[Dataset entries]

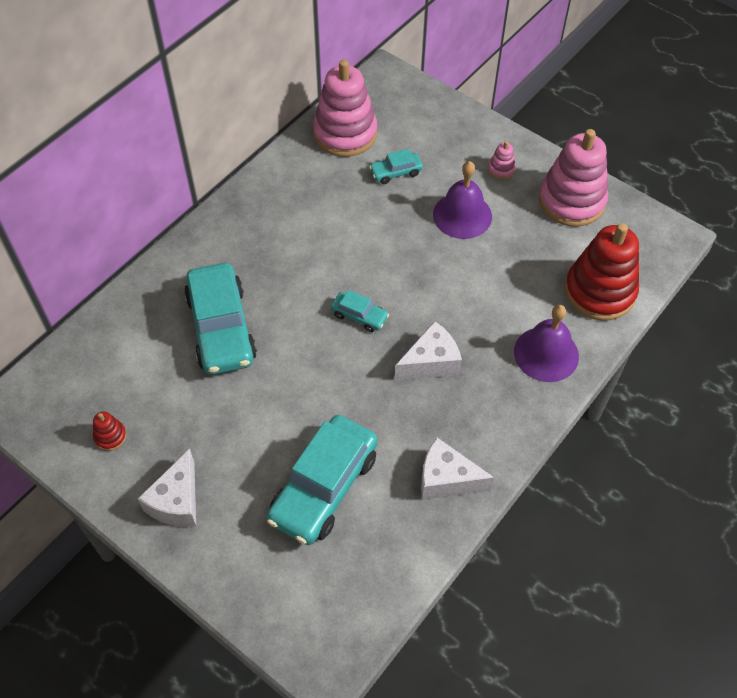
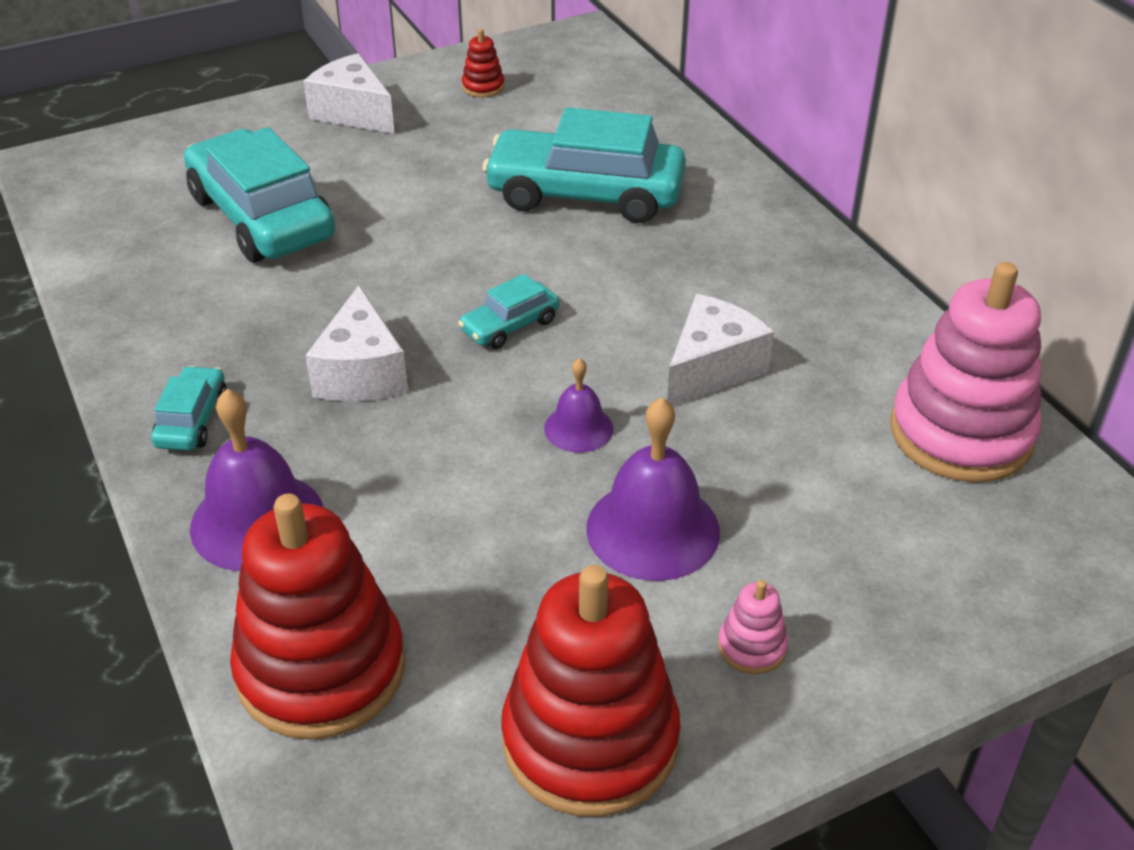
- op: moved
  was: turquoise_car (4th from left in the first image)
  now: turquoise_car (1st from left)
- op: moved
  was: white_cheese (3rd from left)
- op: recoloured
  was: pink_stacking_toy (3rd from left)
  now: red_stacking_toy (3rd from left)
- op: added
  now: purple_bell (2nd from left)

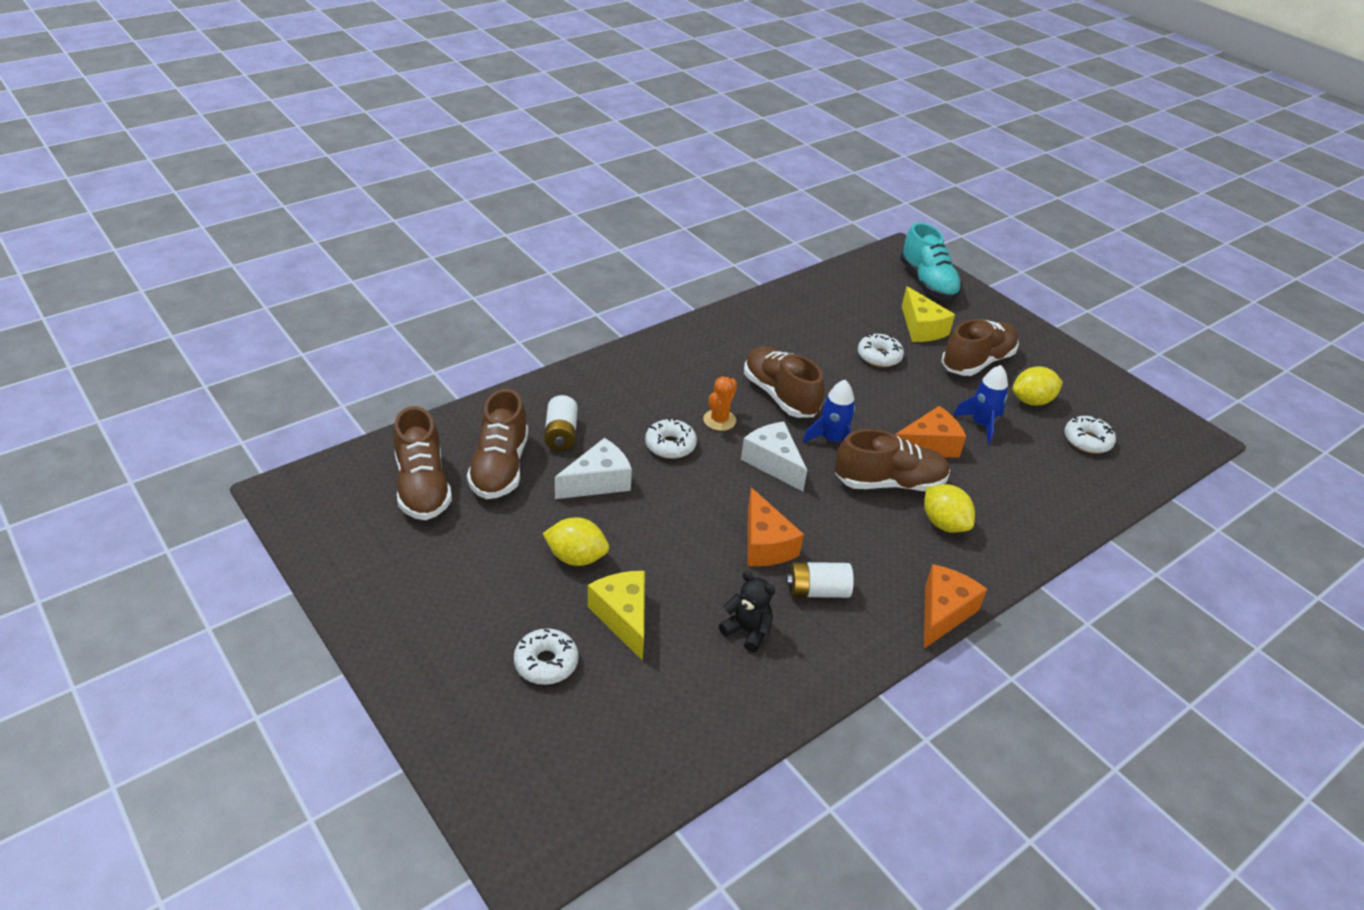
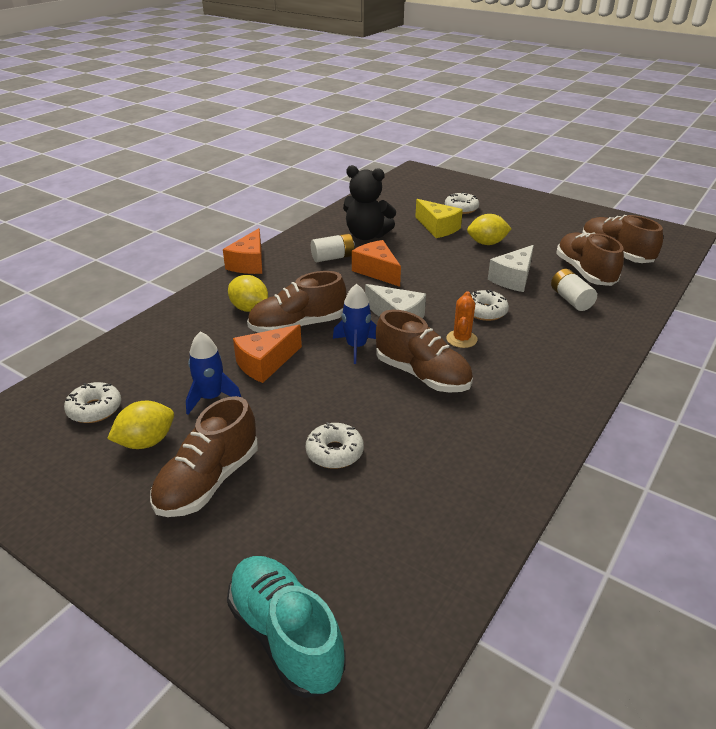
- op: resized
  was: black_teddy_bear
  ratio: 1.68
- op: removed
  was: yellow_cheese (2nd from left)

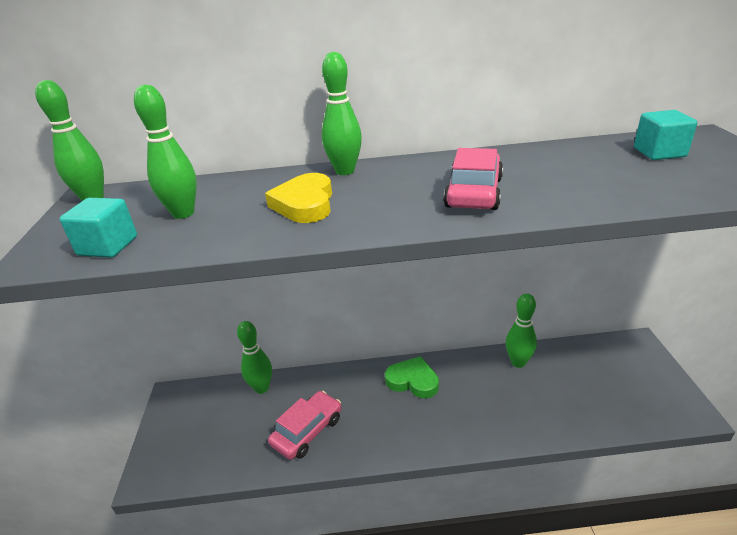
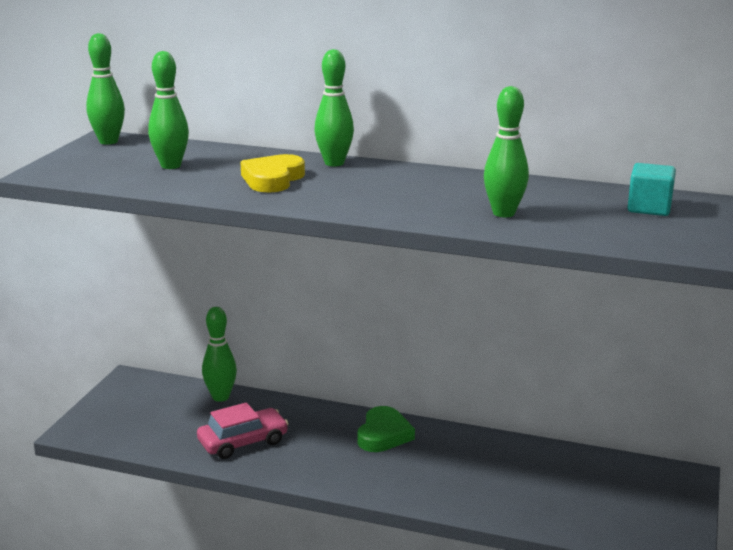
- op: removed
  was: turquoise_cube (1st from left)
- op: turned
  was: green_heart
  clockwise: 60
- op: removed
  was: pink_car (2nd from left)
- op: moved
  was: green_bowling_pin (5th from left)

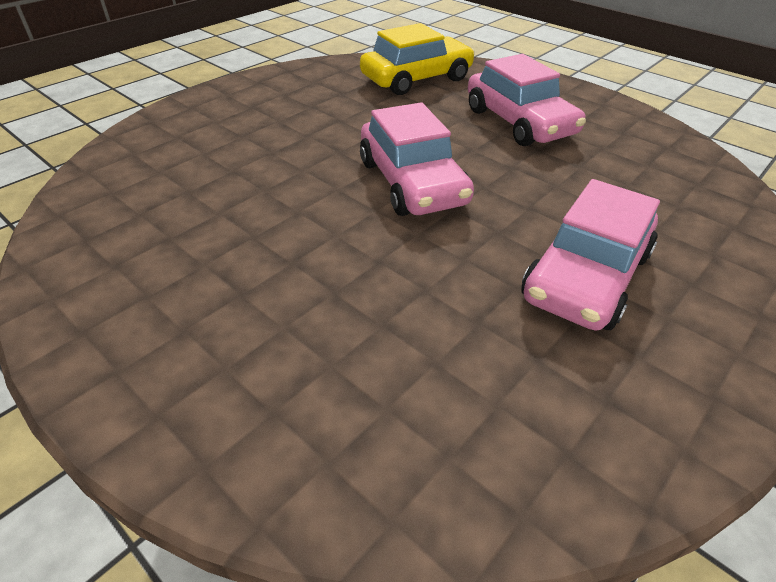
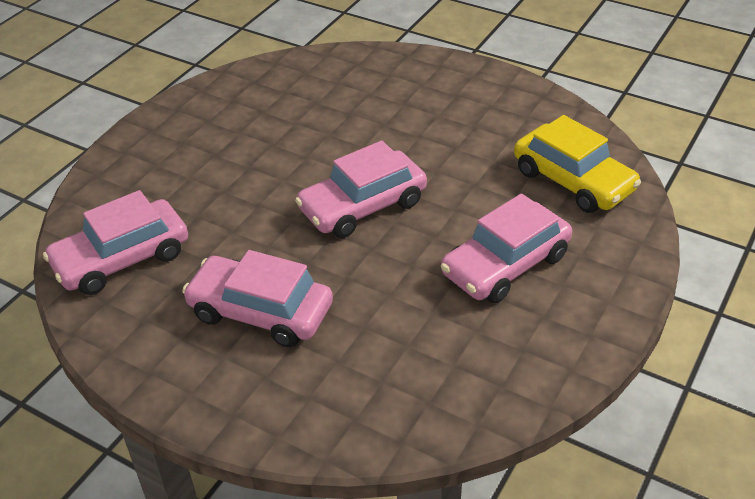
- op: added
  now: pink_car (1st from left)

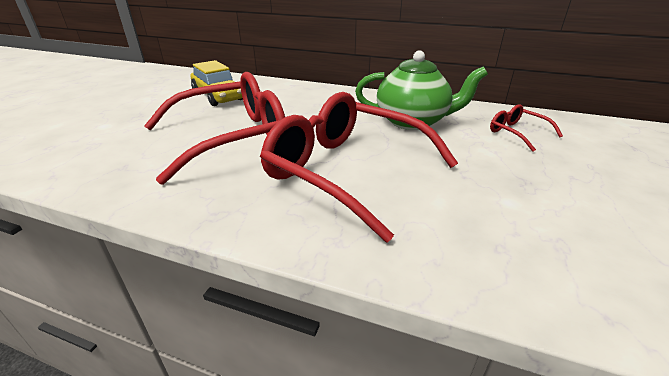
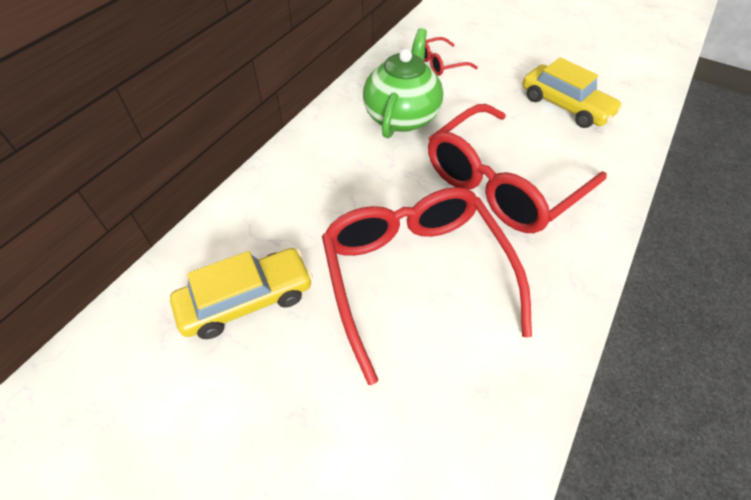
- op: added
  now: yellow_car (2nd from left)

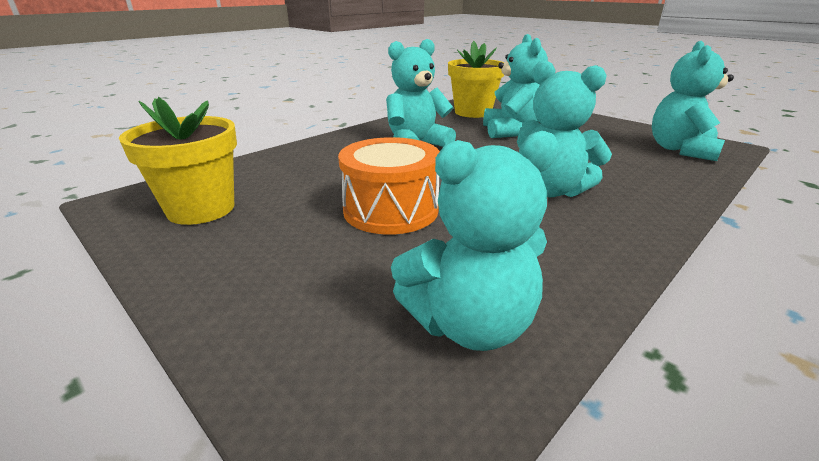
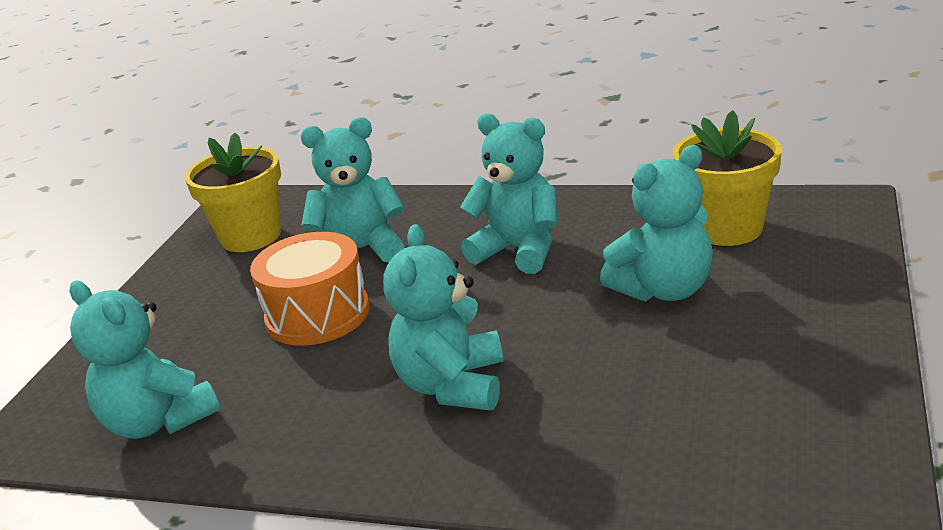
- op: moved
  was: turquoise_teddy_bear (5th from left in the first image)
  now: turquoise_teddy_bear (2nd from left)

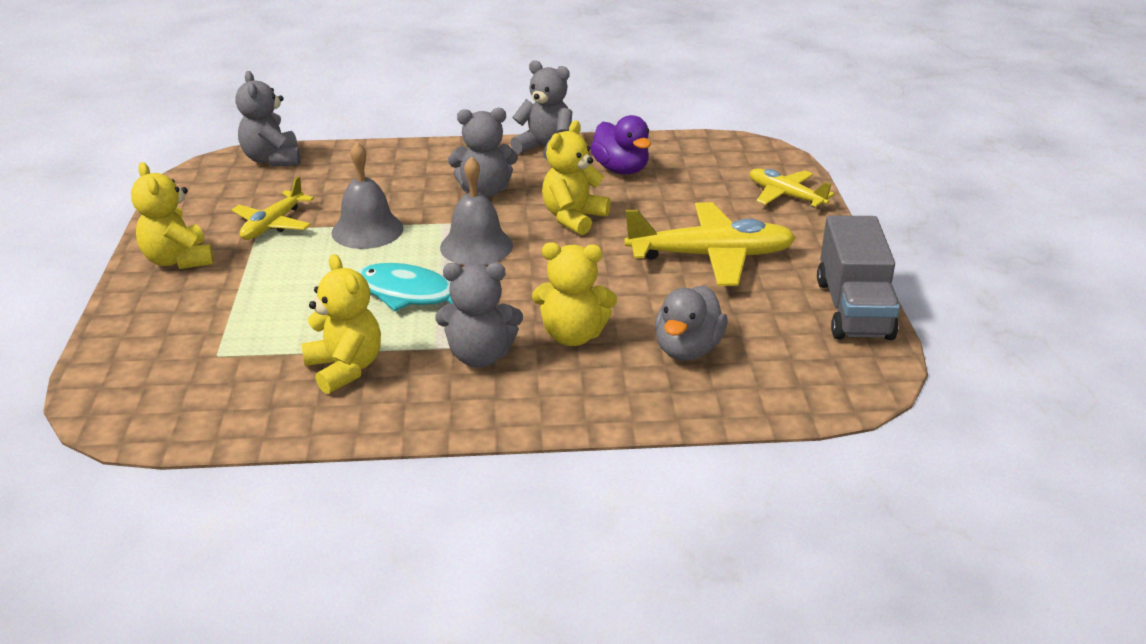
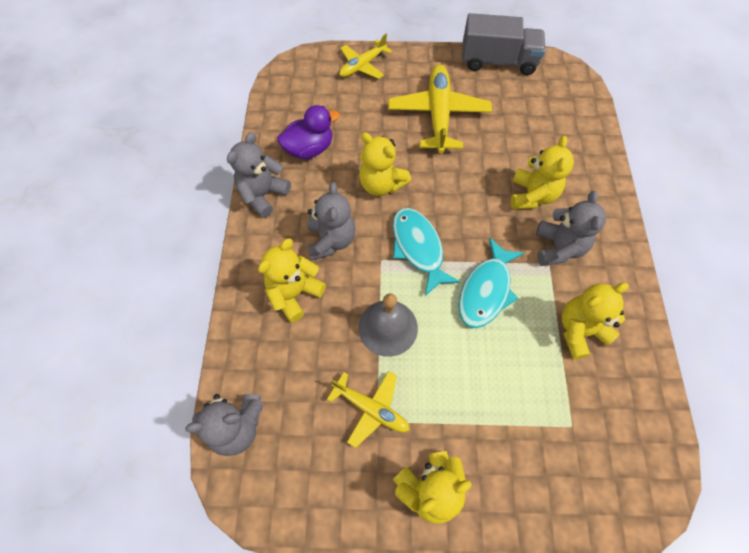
- op: replaced
  was: grey_bell (2nd from left)
  now: turquoise_fish (1st from left)
- op: removed
  was: grey_duck
- op: added
  now: yellow_teddy_bear (1st from left)

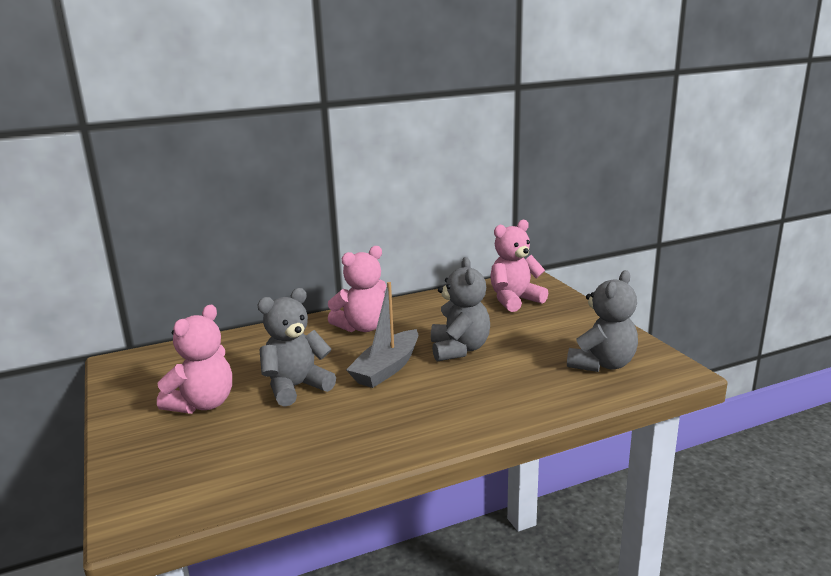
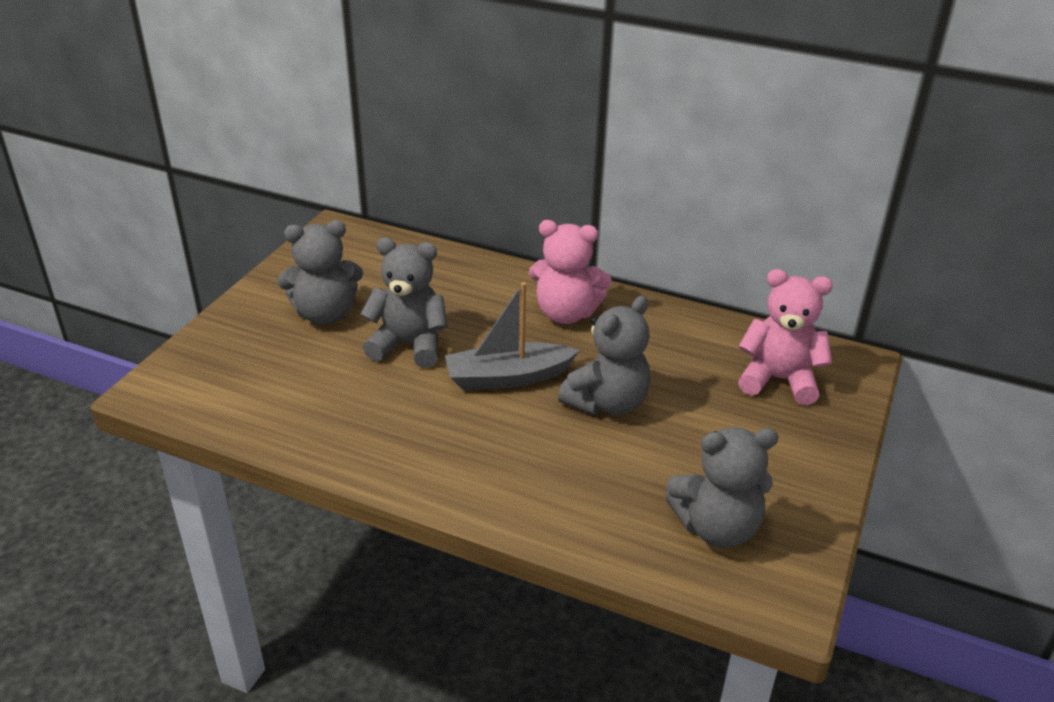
- op: recoloured
  was: pink_teddy_bear (1st from left)
  now: grey_teddy_bear (1st from left)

INSTRUCTIONS FOR THE TASK
Restate the data above word for word, omitting every picture.

WRITTEN REPLY
- op: moved
  was: turquoise_car (4th from left in the first image)
  now: turquoise_car (1st from left)
- op: moved
  was: white_cheese (3rd from left)
- op: recoloured
  was: pink_stacking_toy (3rd from left)
  now: red_stacking_toy (3rd from left)
- op: added
  now: purple_bell (2nd from left)

- op: resized
  was: black_teddy_bear
  ratio: 1.68
- op: removed
  was: yellow_cheese (2nd from left)

- op: removed
  was: turquoise_cube (1st from left)
- op: turned
  was: green_heart
  clockwise: 60
- op: removed
  was: pink_car (2nd from left)
- op: moved
  was: green_bowling_pin (5th from left)

- op: added
  now: pink_car (1st from left)

- op: added
  now: yellow_car (2nd from left)

- op: moved
  was: turquoise_teddy_bear (5th from left in the first image)
  now: turquoise_teddy_bear (2nd from left)

- op: replaced
  was: grey_bell (2nd from left)
  now: turquoise_fish (1st from left)
- op: removed
  was: grey_duck
- op: added
  now: yellow_teddy_bear (1st from left)

- op: recoloured
  was: pink_teddy_bear (1st from left)
  now: grey_teddy_bear (1st from left)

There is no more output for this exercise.